Task description - Retype every line from the top of the entries down to the one with "pear (red) <218,327>", both included, and skip the pictures.

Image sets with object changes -
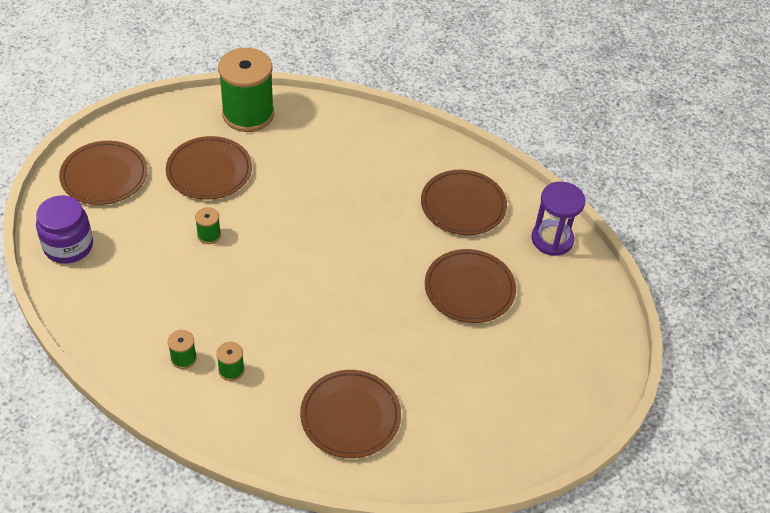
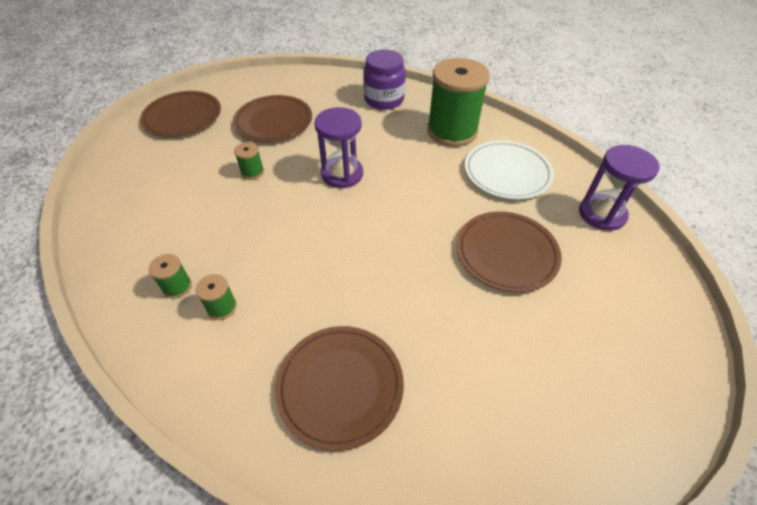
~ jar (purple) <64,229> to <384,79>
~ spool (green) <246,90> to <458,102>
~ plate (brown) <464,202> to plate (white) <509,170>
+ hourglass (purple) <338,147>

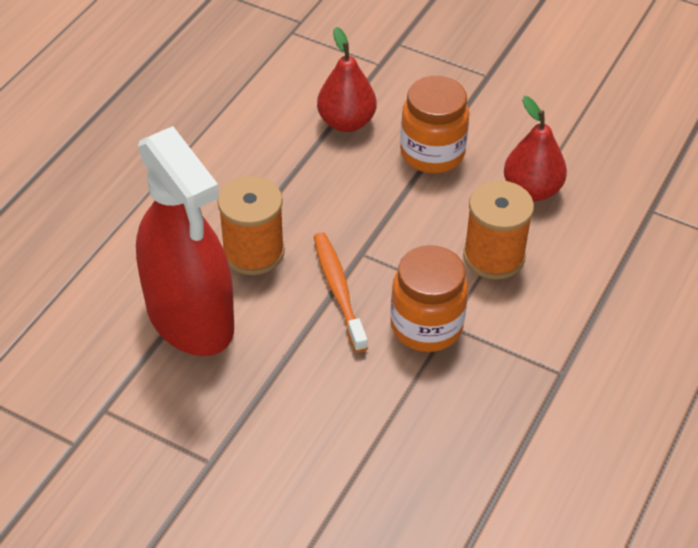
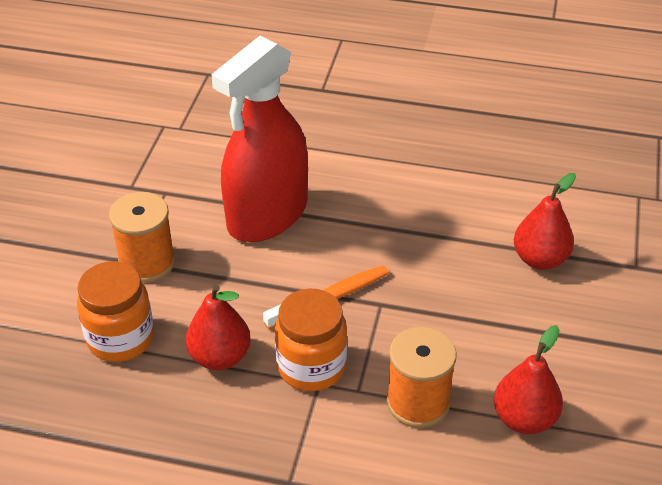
~ spool (orange) <251,225> to <142,237>
~ jar (orange) <434,124> to <115,311>
+ pear (red) <218,327>

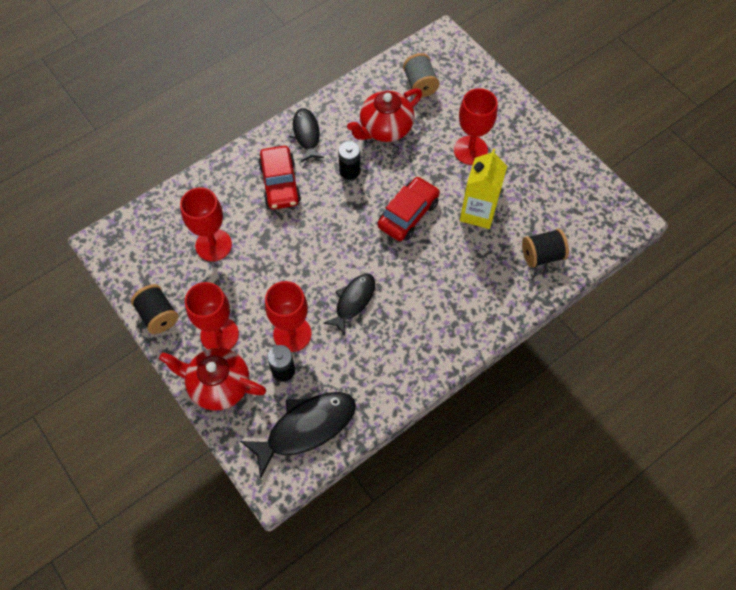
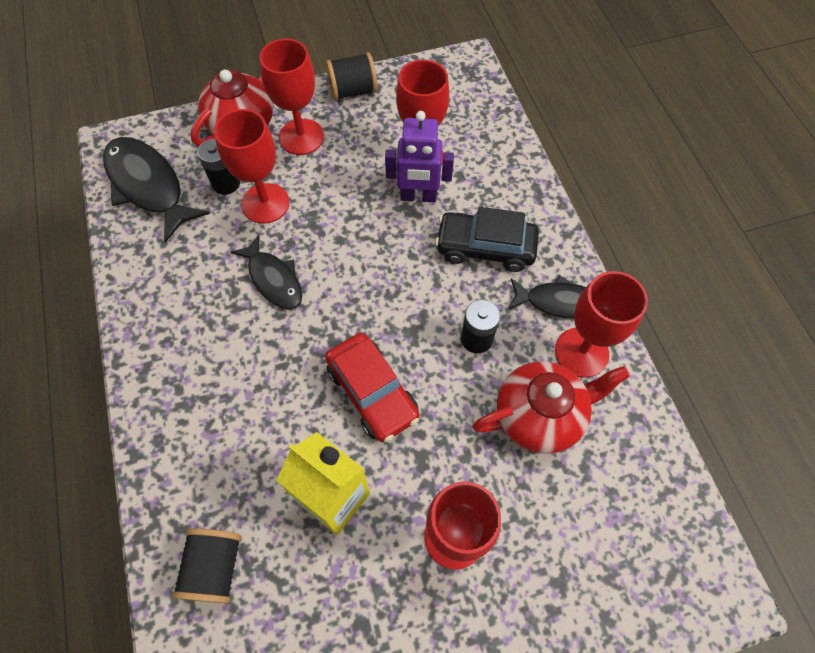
~ fish (black) <298,435> = <156,189> 150 degrees clockwise
~ car (red) <279,177> to car (black) <487,239>
~ teapot (red) <384,115> = <551,407> 90 degrees clockwise
- spool (grey) <421,75>
+ robot (purple) <419,156>
+ goblet (red) <601,324>

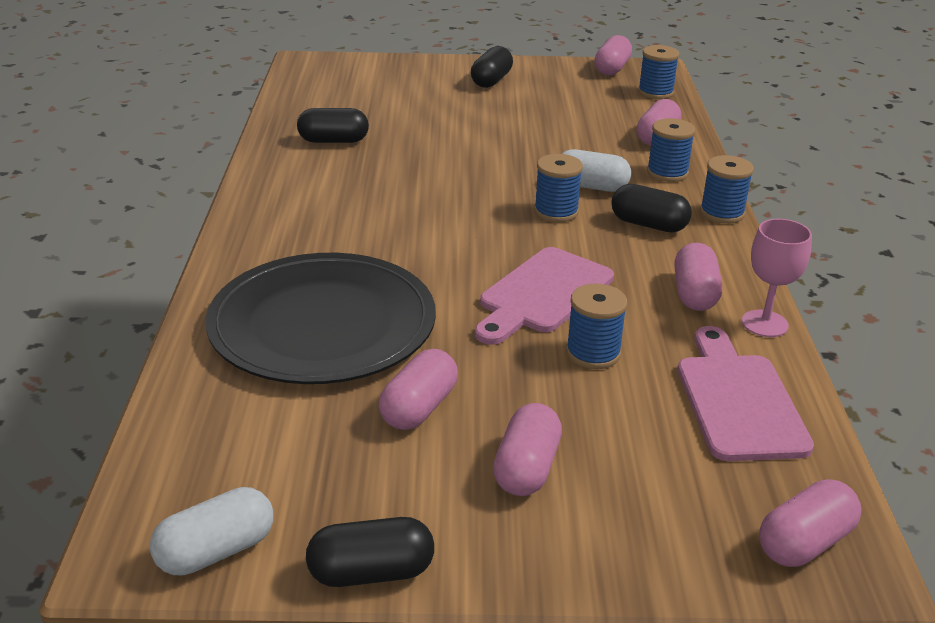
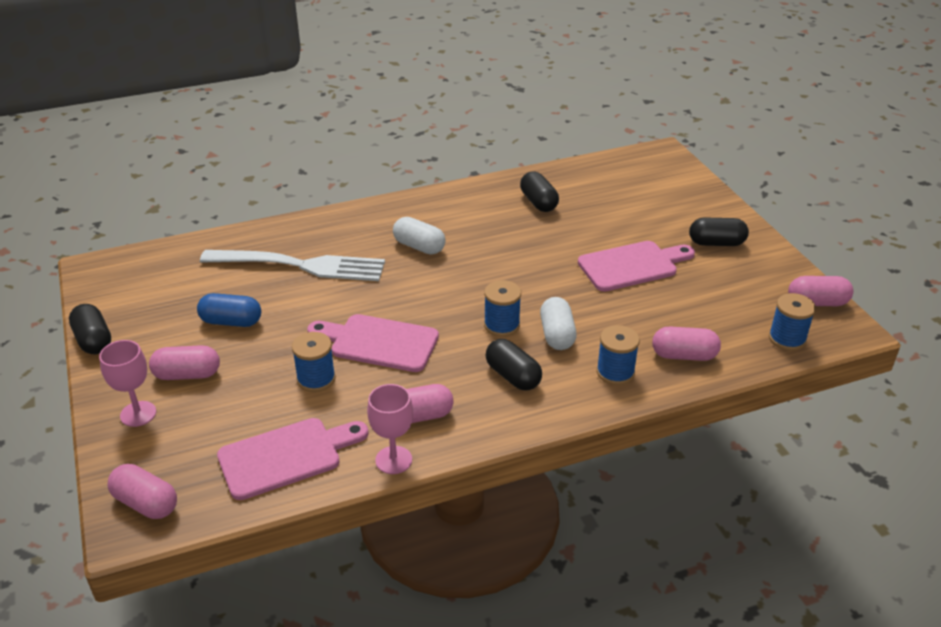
~ capsule (white) <211,531> to <419,236>
~ plate (black) <321,318> to fork (white) <292,265>
~ capsule (pink) <418,389> to capsule (blue) <229,310>
~ capsule (black) <651,208> = <513,365> 45 degrees counterclockwise
- spool (blue) <727,189>
+ goblet (pink) <127,383>
+ cutting board (pink) <636,266>

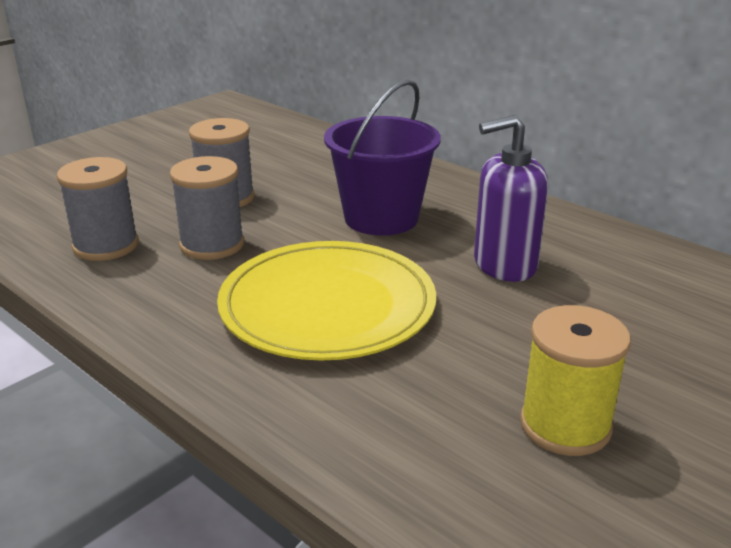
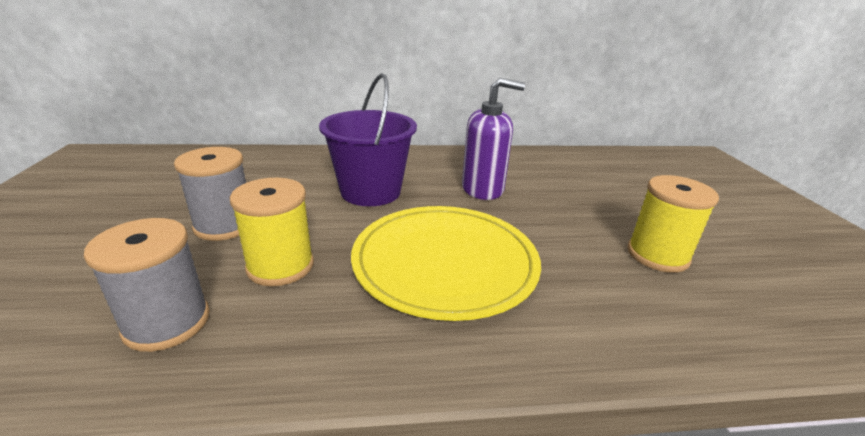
~ spool (grey) <207,208> to spool (yellow) <272,232>
~ soap dispenser (purple) <511,198> = <493,139> 120 degrees counterclockwise

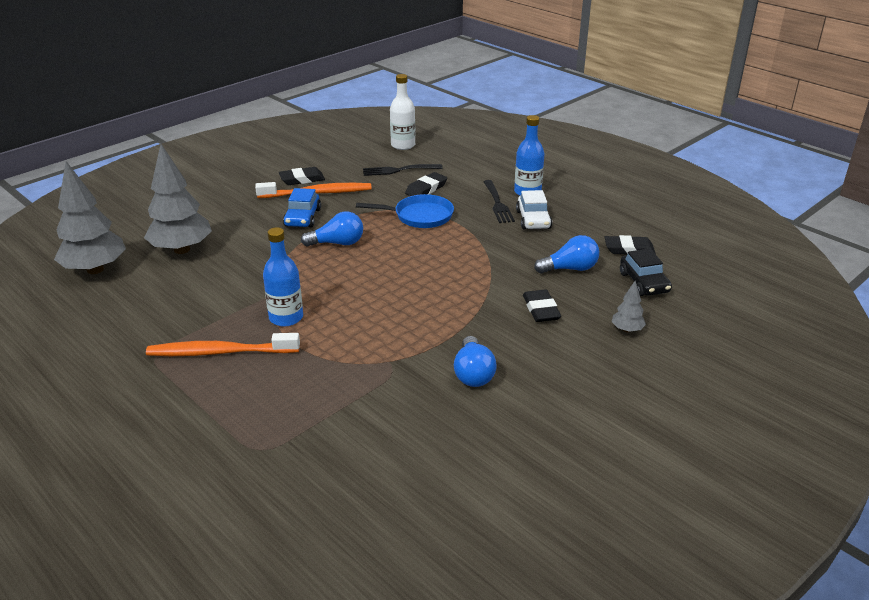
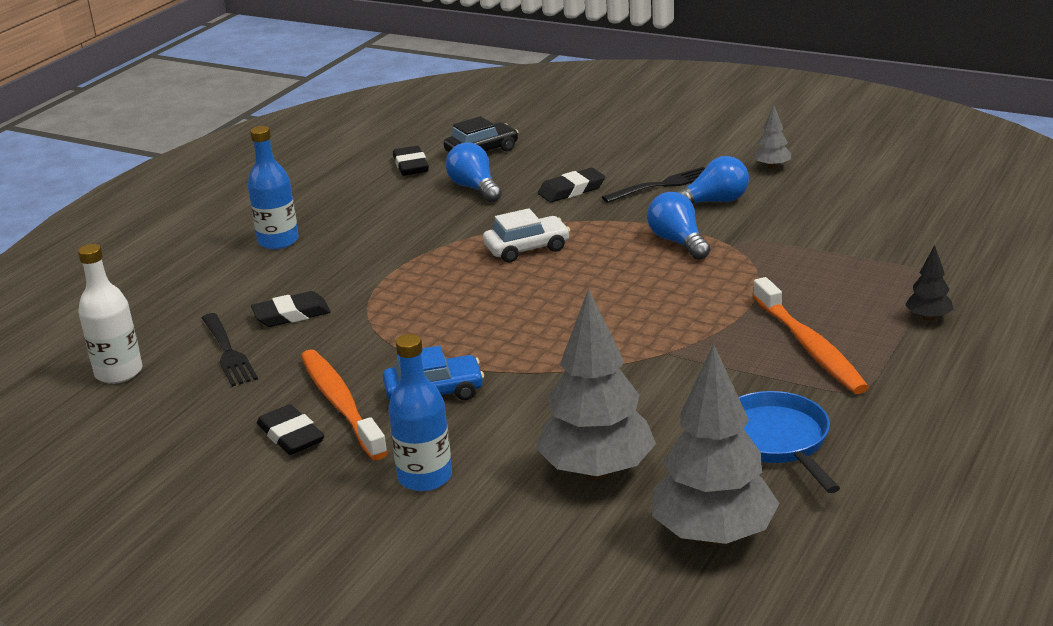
~ bottle (blue) <283,277> to <420,412>
~ light bulb (blue) <332,229> to <678,226>
~ pan (blue) <405,211> to <789,442>
~ eraser (black) <426,184> = <291,309> 45 degrees counterclockwise
~ fork (black) <499,201> to <653,185>
~ car (white) <534,209> to <526,235>
~ tree (grey) <629,307> to <772,137>
+ tree (black) <929,283>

Exercise response -
~ jar (purple) <64,229> to <384,79>
~ spool (green) <246,90> to <458,102>
~ plate (brown) <464,202> to plate (white) <509,170>
+ hourglass (purple) <338,147>

~ spool (orange) <251,225> to <142,237>
~ jar (orange) <434,124> to <115,311>
+ pear (red) <218,327>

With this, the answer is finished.